TO DO => Beginning at the line that contains "blue stacking toy", return every remaining line of the data below exactly; return nothing before it.

[Records from a dataset]
────

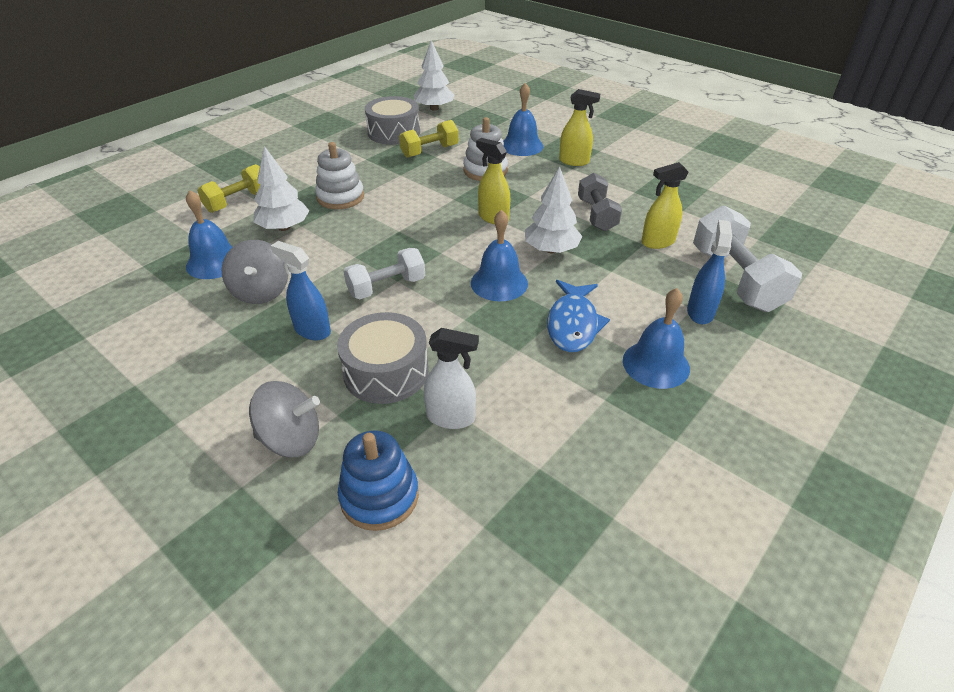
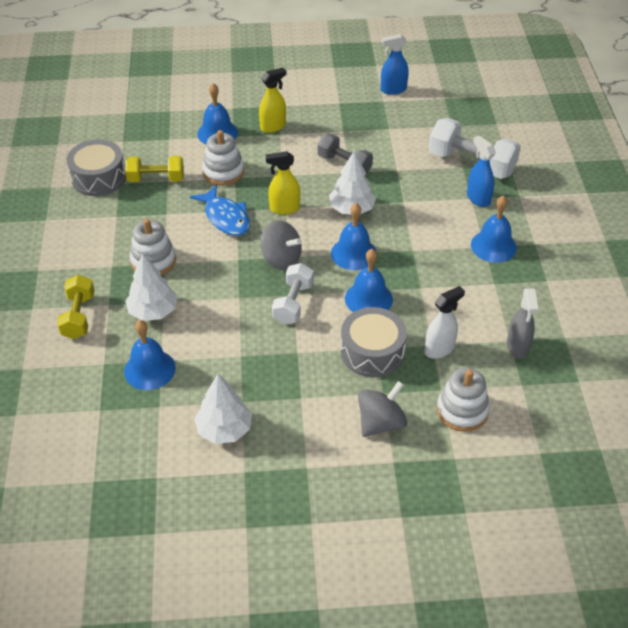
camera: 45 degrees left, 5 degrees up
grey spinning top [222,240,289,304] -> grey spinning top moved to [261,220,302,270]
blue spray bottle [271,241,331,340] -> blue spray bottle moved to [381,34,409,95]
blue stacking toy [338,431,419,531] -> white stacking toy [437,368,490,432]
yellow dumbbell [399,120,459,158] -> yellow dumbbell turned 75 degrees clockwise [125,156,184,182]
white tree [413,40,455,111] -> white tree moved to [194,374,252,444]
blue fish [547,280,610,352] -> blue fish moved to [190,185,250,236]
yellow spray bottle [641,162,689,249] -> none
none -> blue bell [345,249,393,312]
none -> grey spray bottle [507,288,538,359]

────

RESULT FOR THIS EXERCISE =>
blue stacking toy [338,431,419,531] -> white stacking toy [437,368,490,432]
yellow dumbbell [399,120,459,158] -> yellow dumbbell turned 75 degrees clockwise [125,156,184,182]
white tree [413,40,455,111] -> white tree moved to [194,374,252,444]
blue fish [547,280,610,352] -> blue fish moved to [190,185,250,236]
yellow spray bottle [641,162,689,249] -> none
none -> blue bell [345,249,393,312]
none -> grey spray bottle [507,288,538,359]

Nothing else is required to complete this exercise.